_Task brief_. Extract, in full, the lines below, beginning at the first and ending with the line that contains "green circle: (42, 215) -> (43, 184), moved". Pictures do not belong in the copy.

_Material supplied_.
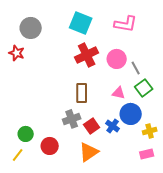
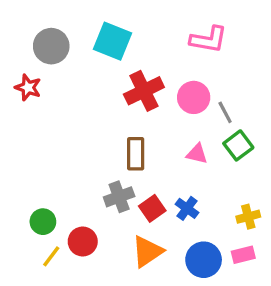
cyan square: (81, 23) -> (112, 41), moved
blue circle: (131, 114) -> (204, 260), moved
yellow line: (18, 155) -> (51, 256), moved

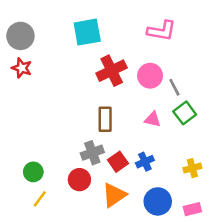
cyan square: (112, 41) -> (87, 32), turned -32
gray circle: (51, 46) -> (20, 36), moved
blue cross: (187, 208) -> (145, 162), turned 30
red circle: (83, 242) -> (79, 180), moved
pink rectangle: (243, 255) -> (192, 209), moved

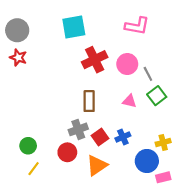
blue circle: (158, 201) -> (147, 161), moved

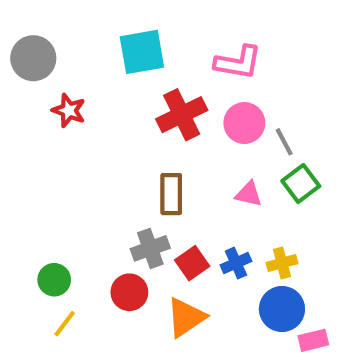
pink L-shape: (137, 26) -> (238, 62), moved
red star: (18, 57) -> (69, 110), moved
yellow cross: (163, 142) -> (282, 263), moved

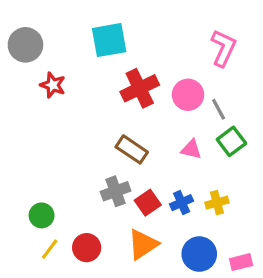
pink L-shape: (238, 62) -> (223, 48), moved, turned -75
brown rectangle: (171, 194) -> (132, 149), turned -56
red circle: (129, 292) -> (87, 248), moved
blue circle: (282, 309) -> (199, 254), moved

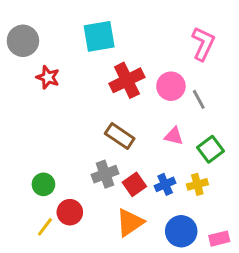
green square: (231, 141) -> (210, 149), moved
green circle: (42, 215) -> (43, 184), moved
red circle: (87, 248) -> (70, 212), moved

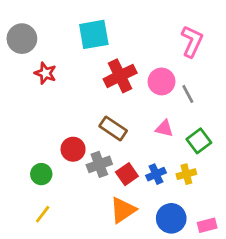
red circle: (70, 212) -> (73, 149), moved

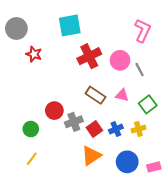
brown rectangle: (113, 128) -> (95, 95), moved

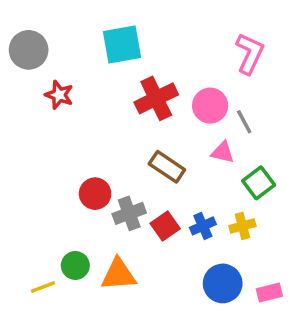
pink triangle: (122, 95) -> (223, 152), moved
green circle: (31, 129) -> (75, 265), moved
orange triangle: (91, 156) -> (118, 274), moved, turned 30
yellow line: (32, 159) -> (43, 287), moved, turned 32

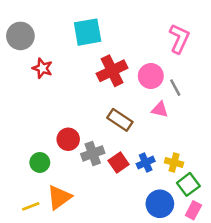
green square: (259, 183) -> (188, 184), moved
yellow cross: (242, 226) -> (174, 162), turned 30
green circle: (75, 265) -> (40, 162), moved
orange triangle: (118, 274) -> (59, 197), moved, turned -32
pink rectangle: (269, 292) -> (193, 210), turned -48

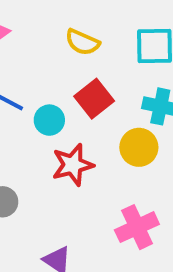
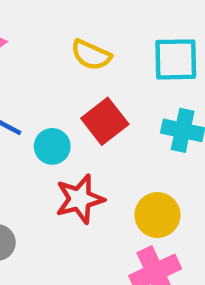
yellow circle: (139, 147) -> (157, 215), moved

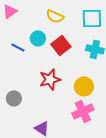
cyan circle: (52, 146) -> (38, 38), moved

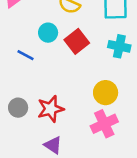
blue line: (18, 47) -> (26, 55), moved
red star: (50, 79) -> (51, 109), moved

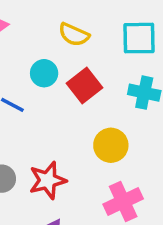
yellow circle: (106, 93) -> (111, 145), moved

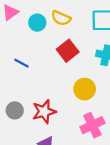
cyan circle: (44, 73) -> (37, 23), moved

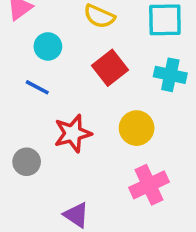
cyan circle: (37, 23) -> (48, 46), moved
red star: (44, 112) -> (73, 133), moved

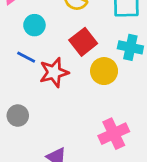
yellow circle: (137, 128) -> (104, 71), moved
red star: (73, 133) -> (54, 72), moved

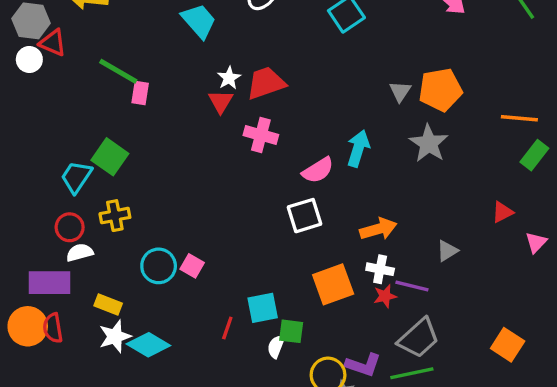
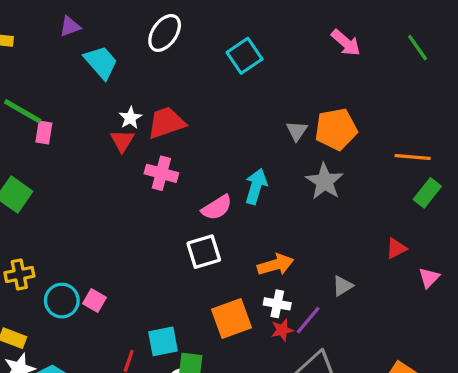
yellow cross: (115, 216) -> (19, 274), moved
purple line: (412, 286) -> (308, 320), turned -64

_Problem solution_.
cyan square: (81, 23) -> (112, 41), moved
blue circle: (131, 114) -> (204, 260), moved
yellow line: (18, 155) -> (51, 256), moved

cyan square: (112, 41) -> (87, 32), turned -32
gray circle: (51, 46) -> (20, 36), moved
blue cross: (187, 208) -> (145, 162), turned 30
red circle: (83, 242) -> (79, 180), moved
pink rectangle: (243, 255) -> (192, 209), moved

blue circle: (158, 201) -> (147, 161), moved

pink L-shape: (137, 26) -> (238, 62), moved
red star: (18, 57) -> (69, 110), moved
yellow cross: (163, 142) -> (282, 263), moved

pink L-shape: (238, 62) -> (223, 48), moved, turned -75
brown rectangle: (171, 194) -> (132, 149), turned -56
red circle: (129, 292) -> (87, 248), moved
blue circle: (282, 309) -> (199, 254), moved

green square: (231, 141) -> (210, 149), moved
green circle: (42, 215) -> (43, 184), moved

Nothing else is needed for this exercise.